[Content revision data]
=== Begin Enclosure ===
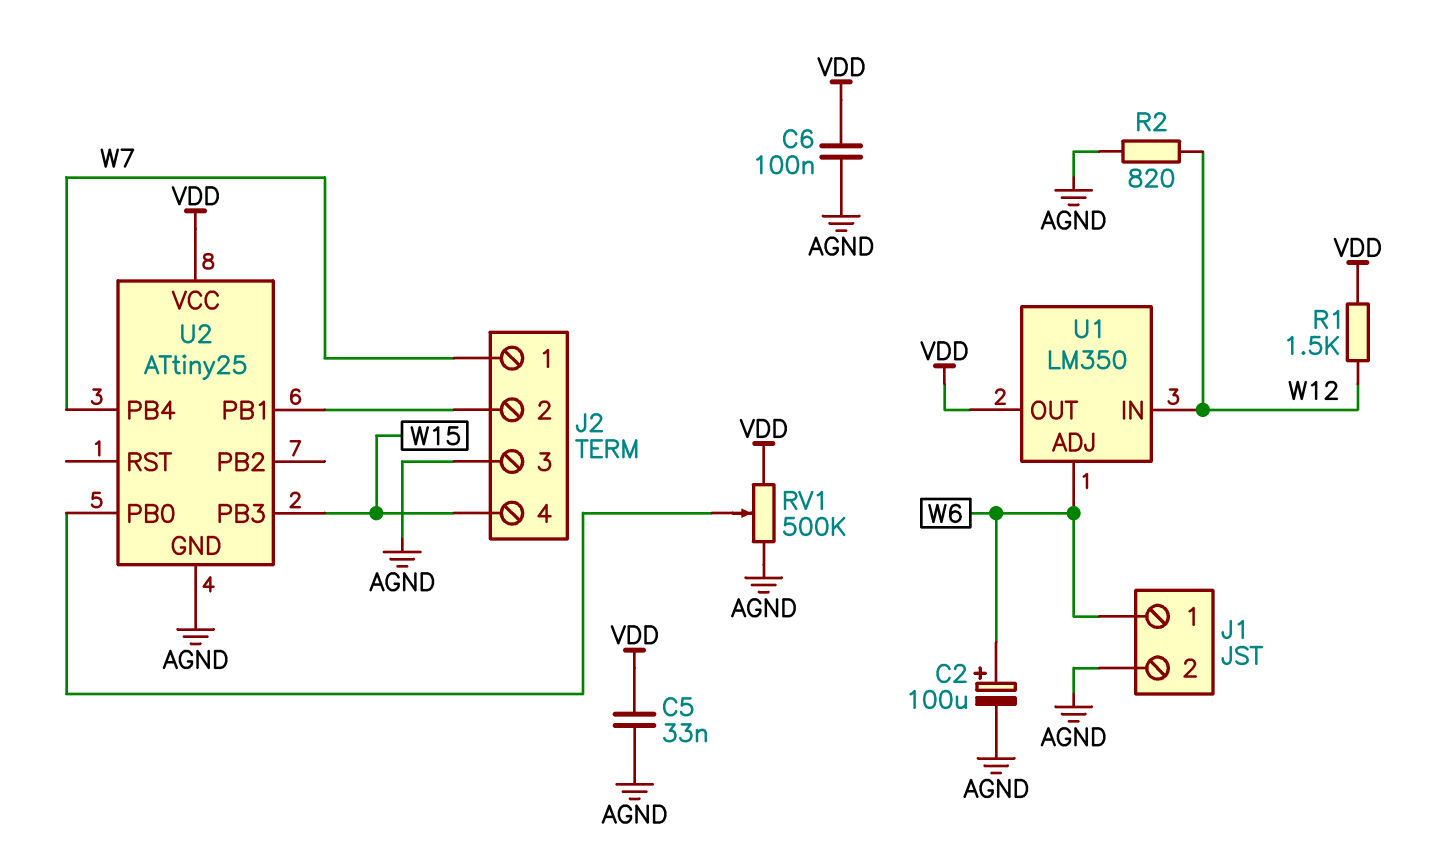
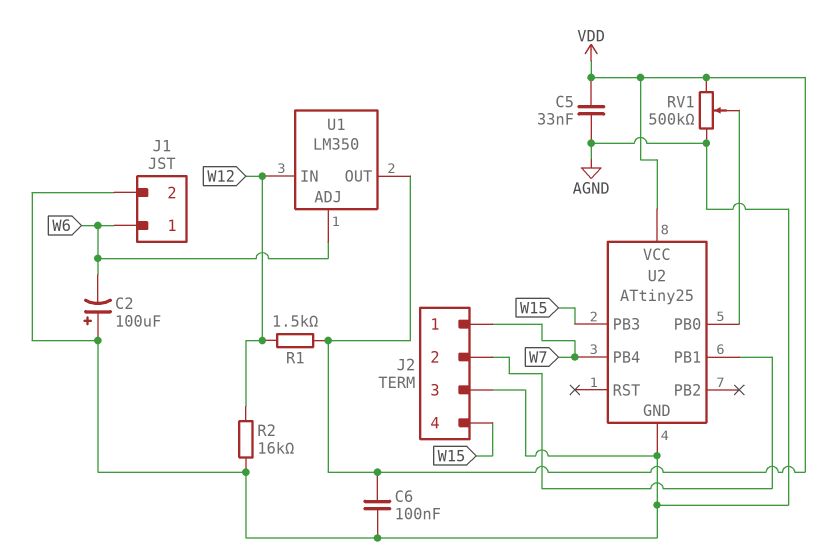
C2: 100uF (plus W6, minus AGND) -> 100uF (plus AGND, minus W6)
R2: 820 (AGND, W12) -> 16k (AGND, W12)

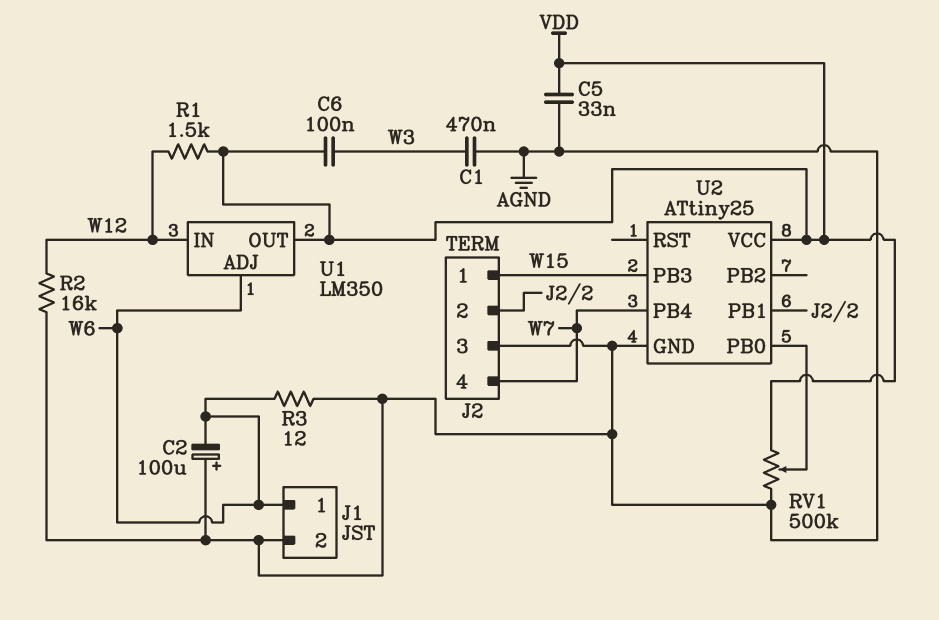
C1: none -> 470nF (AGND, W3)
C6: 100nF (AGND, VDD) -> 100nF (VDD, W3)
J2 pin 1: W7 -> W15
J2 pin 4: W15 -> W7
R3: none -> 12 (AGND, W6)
=== End Enclosure ===
## Exercise goal
Show all lines in the entries above where the word "AGND" appears.

## Task response
C2: 100uF (plus W6, minus AGND) -> 100uF (plus AGND, minus W6)
R2: 820 (AGND, W12) -> 16k (AGND, W12)
C1: none -> 470nF (AGND, W3)
C6: 100nF (AGND, VDD) -> 100nF (VDD, W3)
R3: none -> 12 (AGND, W6)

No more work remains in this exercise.